(Beginning of Data)

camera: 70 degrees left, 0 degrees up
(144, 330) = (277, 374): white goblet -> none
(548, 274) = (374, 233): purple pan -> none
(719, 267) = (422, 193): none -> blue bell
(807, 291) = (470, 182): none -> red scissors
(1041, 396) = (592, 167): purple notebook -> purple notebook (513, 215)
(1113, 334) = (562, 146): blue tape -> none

(End of Data)
(Beginning of Data)

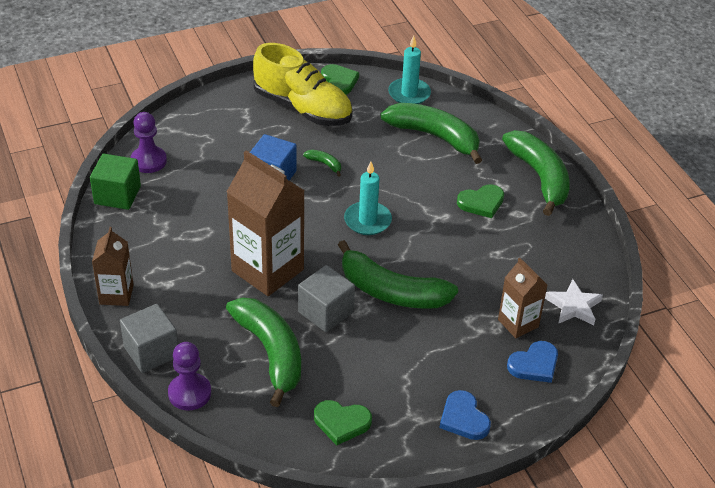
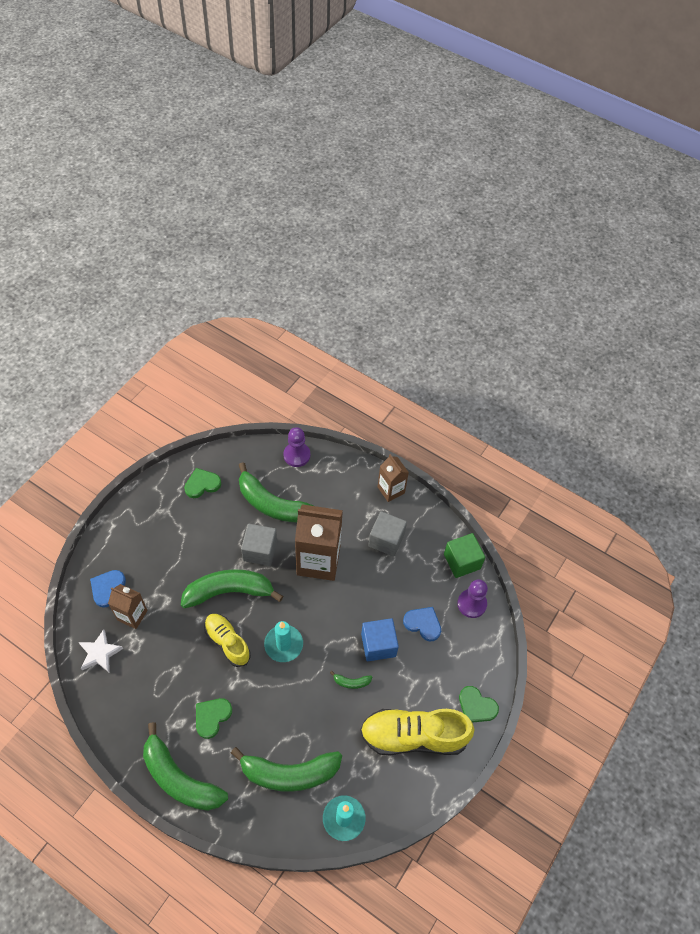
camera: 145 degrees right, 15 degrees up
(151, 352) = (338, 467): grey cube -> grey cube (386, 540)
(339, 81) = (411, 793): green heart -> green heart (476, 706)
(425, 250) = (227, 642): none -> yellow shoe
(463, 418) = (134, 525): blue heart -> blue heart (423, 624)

(End of Data)

### [What to produce]
The lines to extract from the data above begin with the line containing "camera: 70 degrees left, 0 degrees up" and end with the line containing "(1113, 334) = (562, 146): blue tape -> none". Extract them exactly, including both.

### [Expected answer]
camera: 70 degrees left, 0 degrees up
(144, 330) = (277, 374): white goblet -> none
(548, 274) = (374, 233): purple pan -> none
(719, 267) = (422, 193): none -> blue bell
(807, 291) = (470, 182): none -> red scissors
(1041, 396) = (592, 167): purple notebook -> purple notebook (513, 215)
(1113, 334) = (562, 146): blue tape -> none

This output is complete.